Screenshot and document pointing records
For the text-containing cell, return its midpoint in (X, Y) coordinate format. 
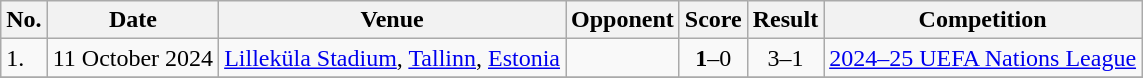
Competition (983, 20)
Venue (392, 20)
3–1 (785, 58)
Lilleküla Stadium, Tallinn, Estonia (392, 58)
Score (713, 20)
Opponent (623, 20)
11 October 2024 (132, 58)
2024–25 UEFA Nations League (983, 58)
No. (24, 20)
1. (24, 58)
Result (785, 20)
1–0 (713, 58)
Date (132, 20)
Identify which cell holds the provided text, then report its [X, Y] central coordinate. 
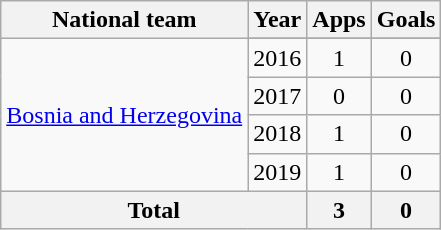
Total [154, 210]
Year [278, 20]
3 [339, 210]
2017 [278, 96]
Bosnia and Herzegovina [124, 115]
Goals [406, 20]
2016 [278, 58]
2019 [278, 172]
Apps [339, 20]
2018 [278, 134]
National team [124, 20]
Determine the [x, y] coordinate at the center of the cell enclosing the given text.  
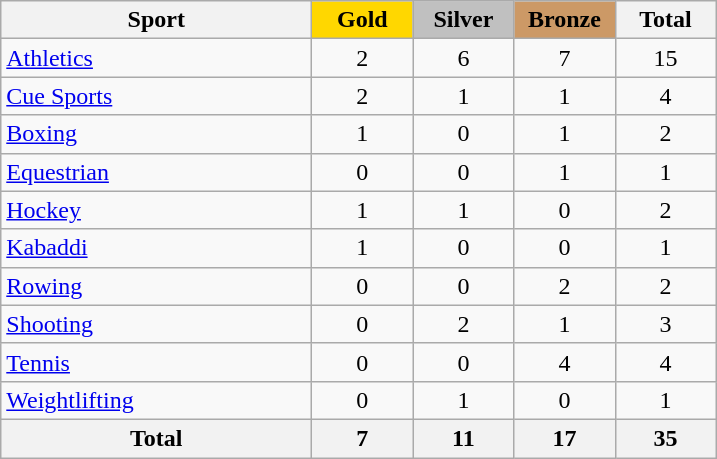
Silver [464, 20]
Rowing [156, 286]
Cue Sports [156, 96]
Kabaddi [156, 248]
35 [666, 438]
Equestrian [156, 172]
15 [666, 58]
11 [464, 438]
6 [464, 58]
Sport [156, 20]
Boxing [156, 134]
17 [564, 438]
Tennis [156, 362]
Shooting [156, 324]
Gold [362, 20]
Bronze [564, 20]
Weightlifting [156, 400]
Athletics [156, 58]
Hockey [156, 210]
3 [666, 324]
Determine the [x, y] coordinate at the center of the cell enclosing the given text.  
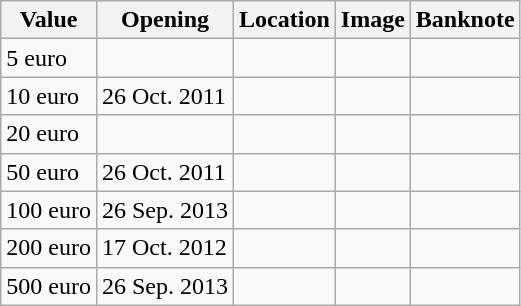
20 euro [49, 134]
Opening [164, 20]
Value [49, 20]
Image [372, 20]
Location [285, 20]
200 euro [49, 248]
500 euro [49, 286]
17 Oct. 2012 [164, 248]
Banknote [465, 20]
50 euro [49, 172]
5 euro [49, 58]
10 euro [49, 96]
100 euro [49, 210]
From the cell containing the given text, extract its center point as [x, y] coordinate. 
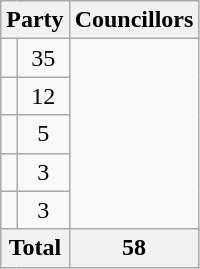
35 [43, 58]
58 [134, 248]
Party [35, 20]
Total [35, 248]
5 [43, 134]
Councillors [134, 20]
12 [43, 96]
Identify which cell holds the provided text, then report its [x, y] central coordinate. 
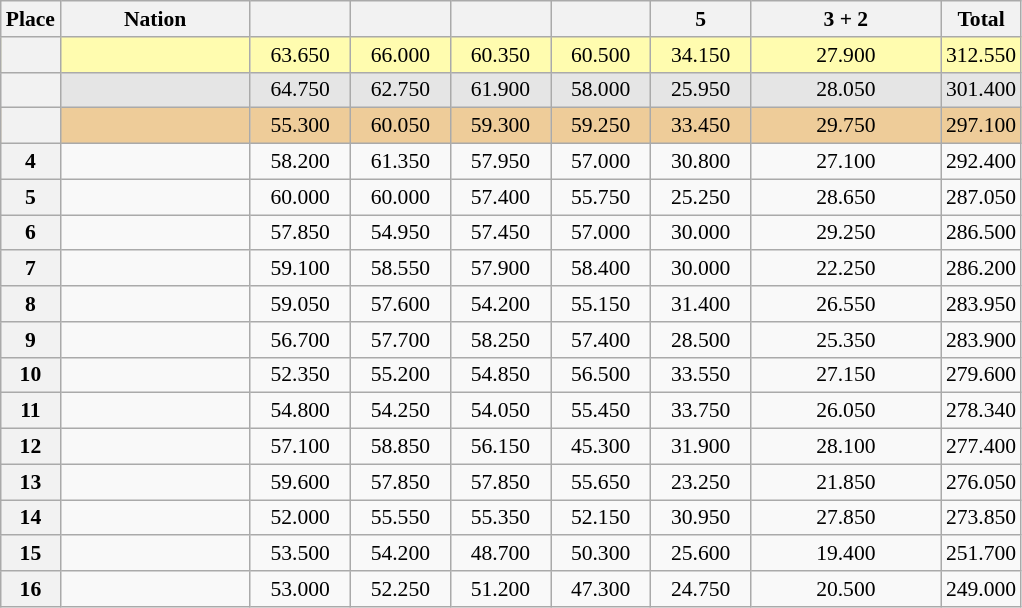
251.700 [981, 554]
22.250 [846, 269]
56.700 [300, 340]
61.350 [400, 162]
52.000 [300, 518]
48.700 [500, 554]
59.300 [500, 126]
30.950 [701, 518]
66.000 [400, 55]
63.650 [300, 55]
59.600 [300, 482]
4 [30, 162]
297.100 [981, 126]
283.950 [981, 304]
50.300 [601, 554]
25.350 [846, 340]
34.150 [701, 55]
33.750 [701, 411]
27.100 [846, 162]
21.850 [846, 482]
56.500 [601, 375]
Nation [155, 19]
64.750 [300, 90]
57.700 [400, 340]
14 [30, 518]
273.850 [981, 518]
52.350 [300, 375]
52.250 [400, 589]
57.900 [500, 269]
28.100 [846, 447]
59.050 [300, 304]
Total [981, 19]
26.050 [846, 411]
27.150 [846, 375]
16 [30, 589]
292.400 [981, 162]
62.750 [400, 90]
15 [30, 554]
12 [30, 447]
277.400 [981, 447]
279.600 [981, 375]
58.400 [601, 269]
11 [30, 411]
55.300 [300, 126]
3 + 2 [846, 19]
20.500 [846, 589]
54.850 [500, 375]
28.650 [846, 197]
54.950 [400, 233]
54.250 [400, 411]
58.550 [400, 269]
54.800 [300, 411]
54.050 [500, 411]
57.950 [500, 162]
55.450 [601, 411]
56.150 [500, 447]
60.350 [500, 55]
283.900 [981, 340]
59.250 [601, 126]
51.200 [500, 589]
53.500 [300, 554]
55.200 [400, 375]
52.150 [601, 518]
55.550 [400, 518]
7 [30, 269]
58.850 [400, 447]
33.450 [701, 126]
47.300 [601, 589]
28.500 [701, 340]
45.300 [601, 447]
25.950 [701, 90]
276.050 [981, 482]
13 [30, 482]
27.900 [846, 55]
58.000 [601, 90]
29.750 [846, 126]
6 [30, 233]
23.250 [701, 482]
30.800 [701, 162]
301.400 [981, 90]
287.050 [981, 197]
286.200 [981, 269]
29.250 [846, 233]
31.400 [701, 304]
19.400 [846, 554]
25.250 [701, 197]
27.850 [846, 518]
278.340 [981, 411]
9 [30, 340]
286.500 [981, 233]
55.150 [601, 304]
60.050 [400, 126]
55.750 [601, 197]
31.900 [701, 447]
8 [30, 304]
61.900 [500, 90]
57.450 [500, 233]
58.250 [500, 340]
57.600 [400, 304]
33.550 [701, 375]
24.750 [701, 589]
59.100 [300, 269]
Place [30, 19]
57.100 [300, 447]
312.550 [981, 55]
58.200 [300, 162]
60.500 [601, 55]
25.600 [701, 554]
26.550 [846, 304]
10 [30, 375]
28.050 [846, 90]
55.350 [500, 518]
53.000 [300, 589]
55.650 [601, 482]
249.000 [981, 589]
Pinpoint the cell where the given text exists, returning its (X, Y) midpoint coordinate. 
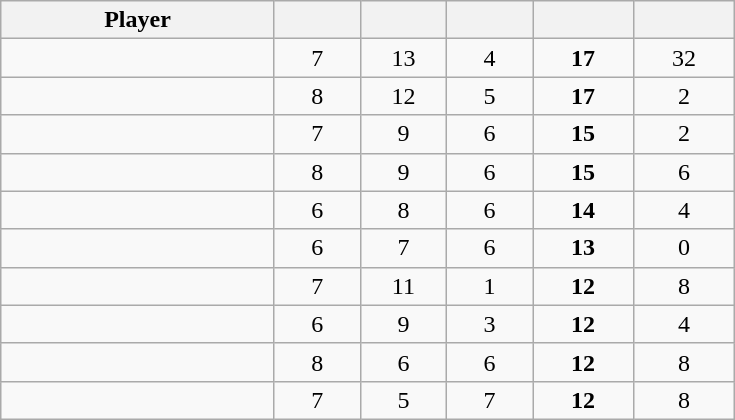
3 (489, 324)
Player (138, 20)
32 (684, 58)
14 (582, 210)
0 (684, 248)
1 (489, 286)
11 (403, 286)
Locate the cell with the specified text and output its (X, Y) center coordinate. 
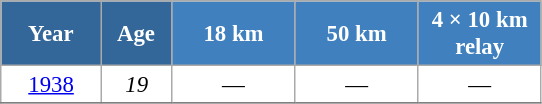
50 km (356, 34)
1938 (52, 85)
Age (136, 34)
Year (52, 34)
19 (136, 85)
18 km (234, 34)
4 × 10 km relay (480, 34)
Extract the [X, Y] coordinate from the center of the cell holding the provided text.  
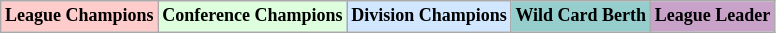
Conference Champions [252, 16]
League Champions [80, 16]
League Leader [712, 16]
Wild Card Berth [580, 16]
Division Champions [429, 16]
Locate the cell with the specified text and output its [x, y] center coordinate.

» Task goal
Copy out the lines of the records without any change, beginning at the line containing "Conference Champions [252, 16]" and continuing through the last line of the records.

» Exercise output
Conference Champions [252, 16]
League Champions [80, 16]
League Leader [712, 16]
Wild Card Berth [580, 16]
Division Champions [429, 16]
Locate the cell with the specified text and output its [x, y] center coordinate.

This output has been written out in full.